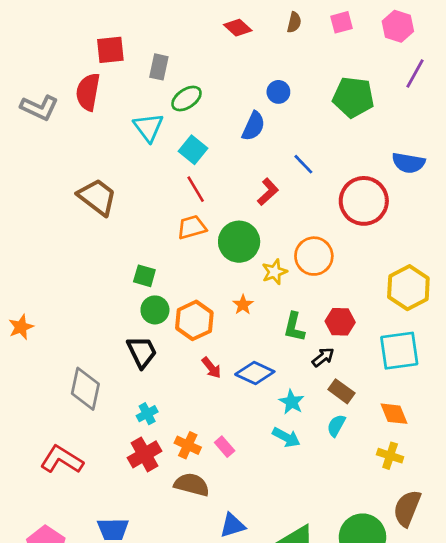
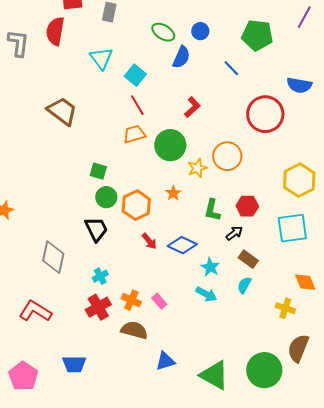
green ellipse: (186, 98) -> (163, 32), moved, turned 65
gray L-shape: (39, 108) -> (18, 43), turned -108
blue line: (303, 164) -> (231, 68), moved
orange diamond: (394, 414) -> (305, 282), moved

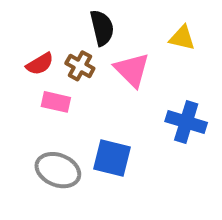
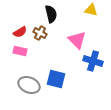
yellow triangle: (182, 38) -> (91, 10), moved
pink triangle: (132, 70) -> (77, 40), moved
pink rectangle: (56, 102) -> (20, 51), moved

════════════════════

▶ Task goal
Copy all of the entries verbatim, leaving out any pictures they contain.

▶ Task output
green ellipse: (186, 98) -> (163, 32), moved, turned 65
gray L-shape: (39, 108) -> (18, 43), turned -108
blue line: (303, 164) -> (231, 68), moved
orange diamond: (394, 414) -> (305, 282), moved

yellow triangle: (182, 38) -> (91, 10), moved
pink triangle: (132, 70) -> (77, 40), moved
pink rectangle: (56, 102) -> (20, 51), moved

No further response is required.